## TASK TO COMPLETE
Which lines in the records below mention the word "orange"? Copy each one out.

## DATA PROVIDED
Start of Block

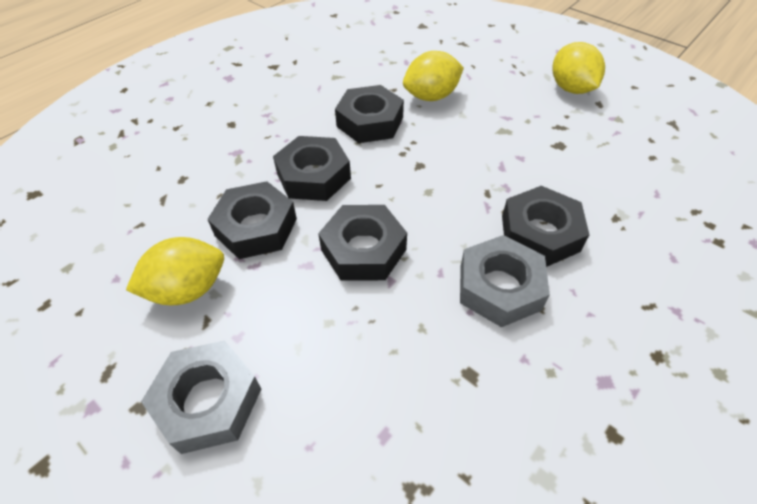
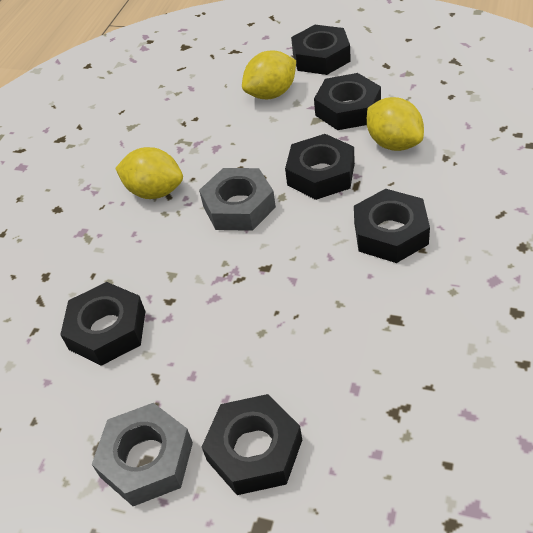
black nut: 5 -> 6

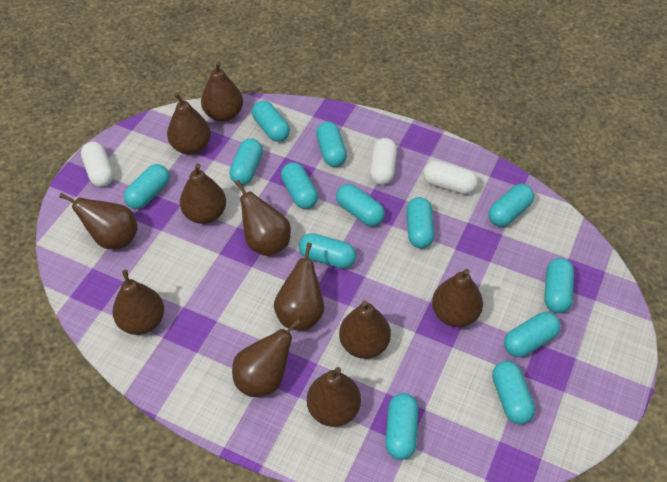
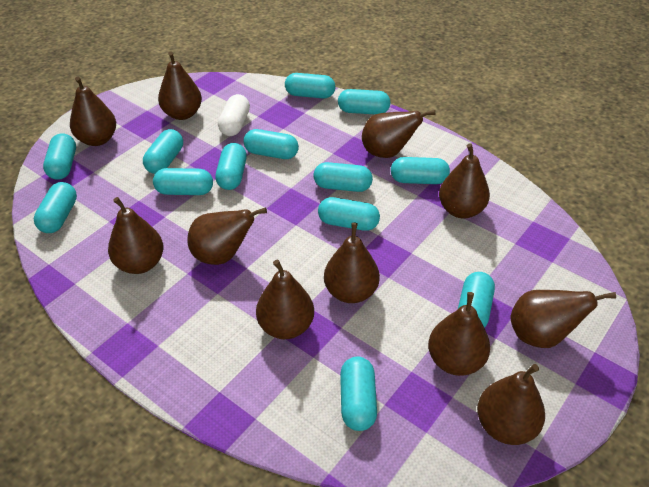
white capsule: 3 -> 1

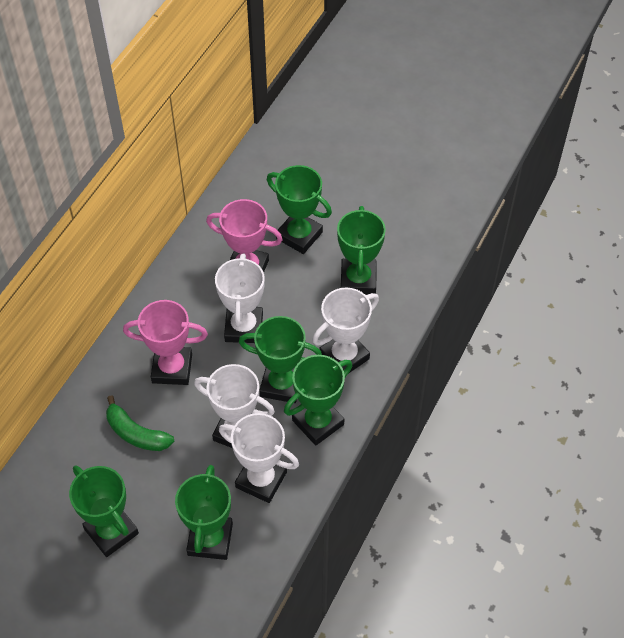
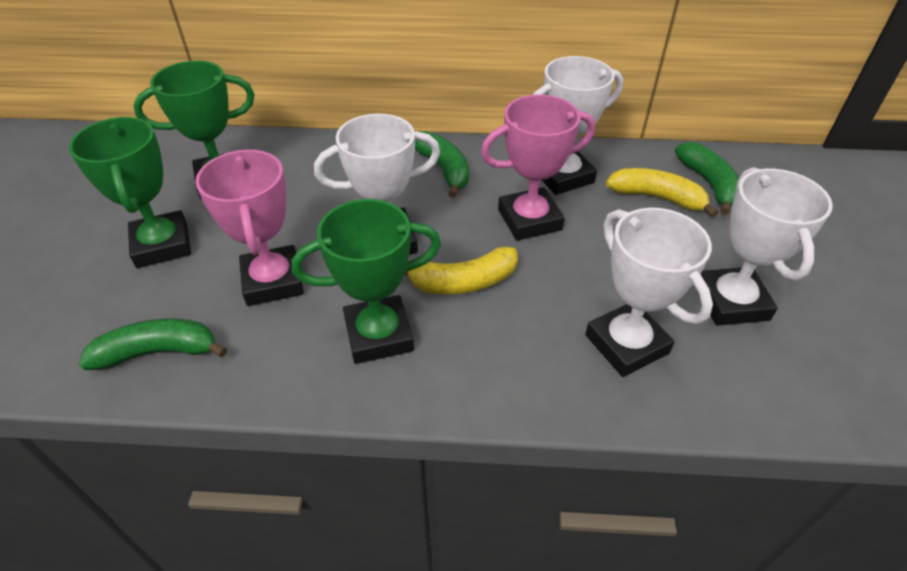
green banana: 1 -> 3
green trophy: 6 -> 3
yellow banana: 0 -> 2

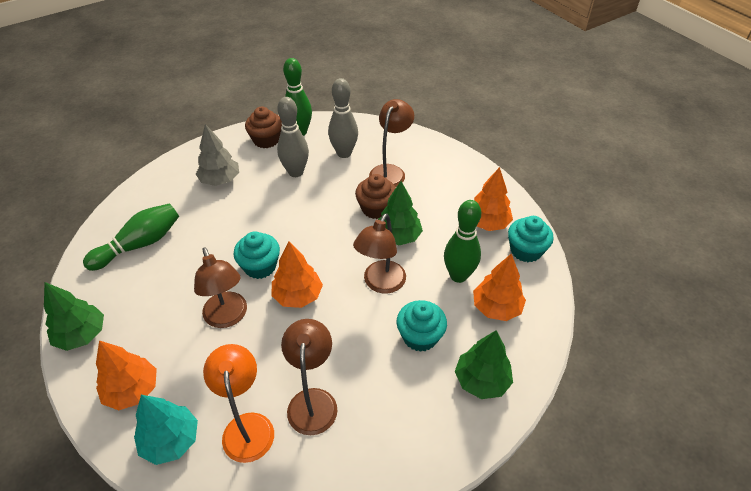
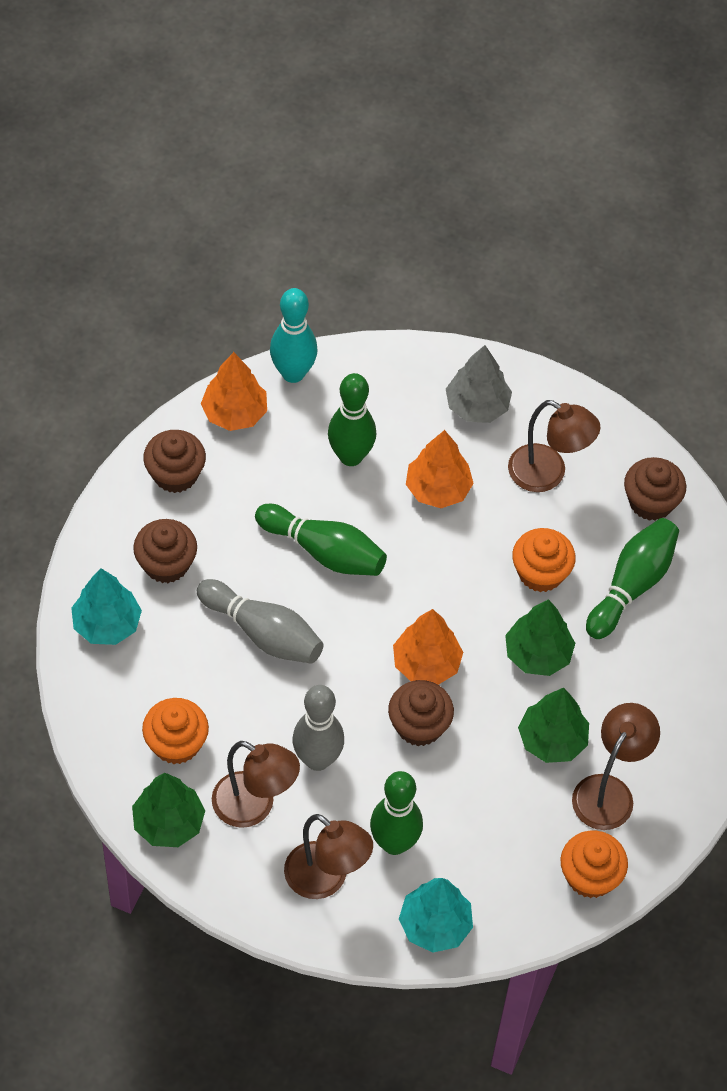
brown cupcake: 2 -> 4
green bowling pin: 3 -> 4
orange cupcake: 0 -> 3
orange lamp: 1 -> 0
orange tree: 4 -> 3
turquoise bowling pin: 0 -> 1
turquoise cupcake: 3 -> 0
turquoise tree: 1 -> 2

End of Block

## ANSWER FOR THIS EXERCISE
orange cupcake: 0 -> 3
orange lamp: 1 -> 0
orange tree: 4 -> 3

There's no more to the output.